WHAT NEEDS TO BE DONE - If a record holds a picture, please leave the picture out and copy the rest of the record exactly.

Collected data entries
☆ ☆ ☆ ☆ ☆
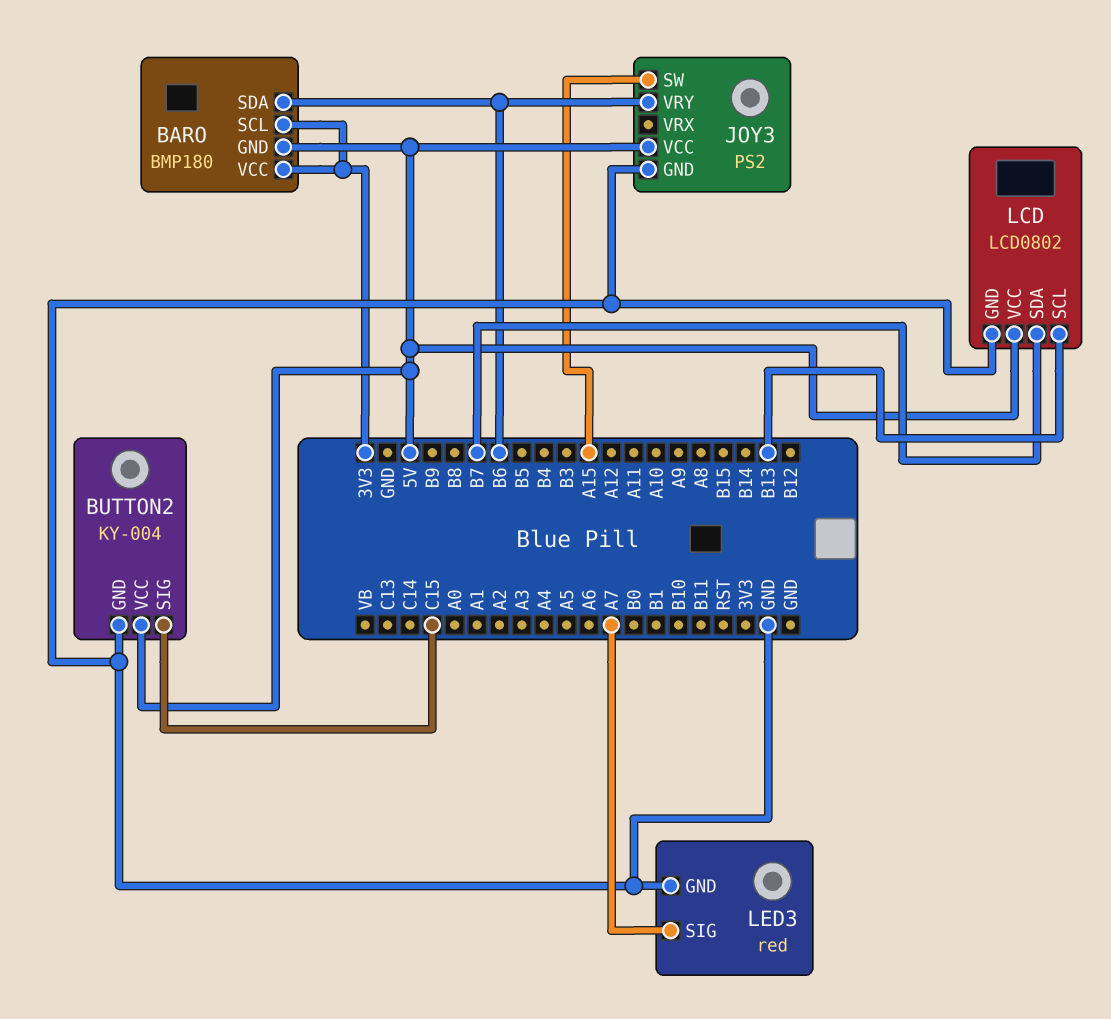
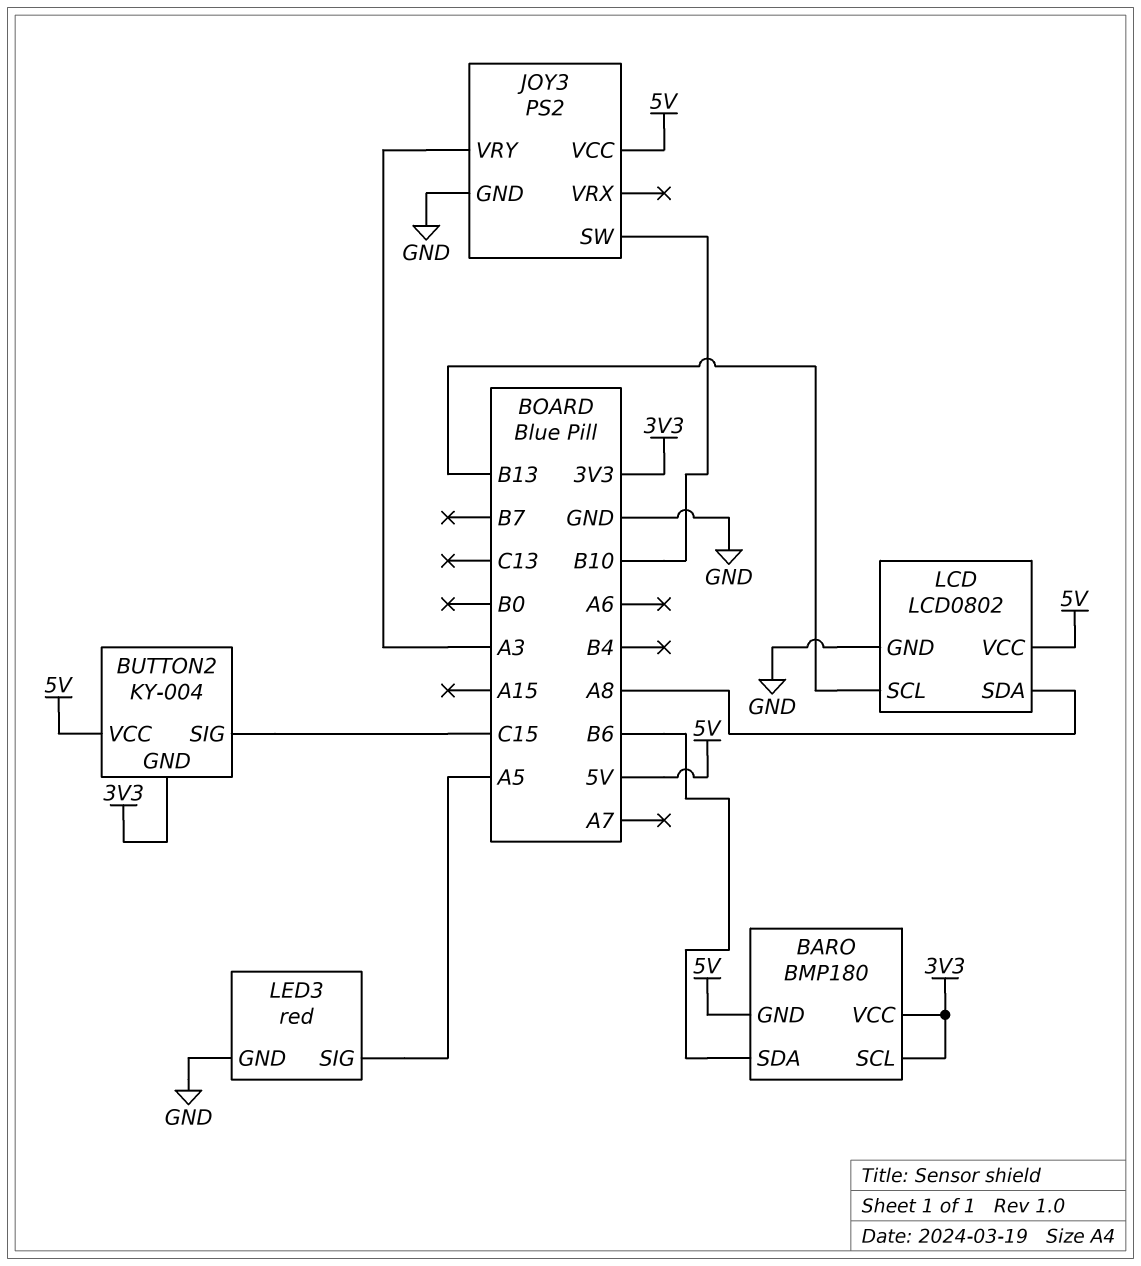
BUTTON2 pin GND: GND -> 3V3
JOY3 pin SW: A15 -> B10
JOY3 pin VRY: B6 -> A3
LCD pin SDA: B7 -> A8
LED3 pin SIG: A7 -> A5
☆ ☆ ☆ ☆ ☆
EXERCISE OUTPUT -
BUTTON2 pin GND: GND -> 3V3
JOY3 pin SW: A15 -> B10
JOY3 pin VRY: B6 -> A3
LCD pin SDA: B7 -> A8
LED3 pin SIG: A7 -> A5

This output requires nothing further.